▶ [Do this]:
Reproduce the following material line for line, with every word, number and pair of coordinates unchanged.

▶ [Source material]:
• • • • •

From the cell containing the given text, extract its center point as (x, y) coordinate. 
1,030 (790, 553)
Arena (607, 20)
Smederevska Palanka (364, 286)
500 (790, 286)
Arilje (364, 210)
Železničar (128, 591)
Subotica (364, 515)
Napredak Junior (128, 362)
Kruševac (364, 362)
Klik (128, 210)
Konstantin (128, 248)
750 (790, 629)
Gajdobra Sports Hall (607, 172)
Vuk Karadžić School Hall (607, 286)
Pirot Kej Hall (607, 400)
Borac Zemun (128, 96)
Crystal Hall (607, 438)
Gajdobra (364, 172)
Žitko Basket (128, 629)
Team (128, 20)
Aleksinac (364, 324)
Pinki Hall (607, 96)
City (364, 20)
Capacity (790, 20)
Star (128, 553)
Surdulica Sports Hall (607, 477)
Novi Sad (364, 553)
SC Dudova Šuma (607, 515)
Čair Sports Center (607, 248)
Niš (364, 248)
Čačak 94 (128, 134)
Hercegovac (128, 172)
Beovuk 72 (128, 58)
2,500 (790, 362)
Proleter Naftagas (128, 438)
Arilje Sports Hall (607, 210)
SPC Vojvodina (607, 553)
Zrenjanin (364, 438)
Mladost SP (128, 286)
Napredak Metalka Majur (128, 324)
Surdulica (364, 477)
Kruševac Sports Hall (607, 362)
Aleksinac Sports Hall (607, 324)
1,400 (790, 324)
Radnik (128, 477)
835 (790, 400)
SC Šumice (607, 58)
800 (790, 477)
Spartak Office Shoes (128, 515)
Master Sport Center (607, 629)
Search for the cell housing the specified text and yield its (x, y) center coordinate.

• • • • •

▶ [Correct result]:
From the cell containing the given text, extract its center point as (x, y) coordinate. 
1,030 (790, 553)
Arena (607, 20)
Smederevska Palanka (364, 286)
500 (790, 286)
Arilje (364, 210)
Železničar (128, 591)
Subotica (364, 515)
Napredak Junior (128, 362)
Kruševac (364, 362)
Klik (128, 210)
Konstantin (128, 248)
750 (790, 629)
Gajdobra Sports Hall (607, 172)
Vuk Karadžić School Hall (607, 286)
Pirot Kej Hall (607, 400)
Borac Zemun (128, 96)
Crystal Hall (607, 438)
Gajdobra (364, 172)
Žitko Basket (128, 629)
Team (128, 20)
Aleksinac (364, 324)
Pinki Hall (607, 96)
City (364, 20)
Capacity (790, 20)
Star (128, 553)
Surdulica Sports Hall (607, 477)
Novi Sad (364, 553)
SC Dudova Šuma (607, 515)
Čair Sports Center (607, 248)
Niš (364, 248)
Čačak 94 (128, 134)
Hercegovac (128, 172)
Beovuk 72 (128, 58)
2,500 (790, 362)
Proleter Naftagas (128, 438)
Arilje Sports Hall (607, 210)
SPC Vojvodina (607, 553)
Zrenjanin (364, 438)
Mladost SP (128, 286)
Napredak Metalka Majur (128, 324)
Surdulica (364, 477)
Kruševac Sports Hall (607, 362)
Aleksinac Sports Hall (607, 324)
1,400 (790, 324)
Radnik (128, 477)
835 (790, 400)
SC Šumice (607, 58)
800 (790, 477)
Spartak Office Shoes (128, 515)
Master Sport Center (607, 629)
Search for the cell housing the specified text and yield its (x, y) center coordinate.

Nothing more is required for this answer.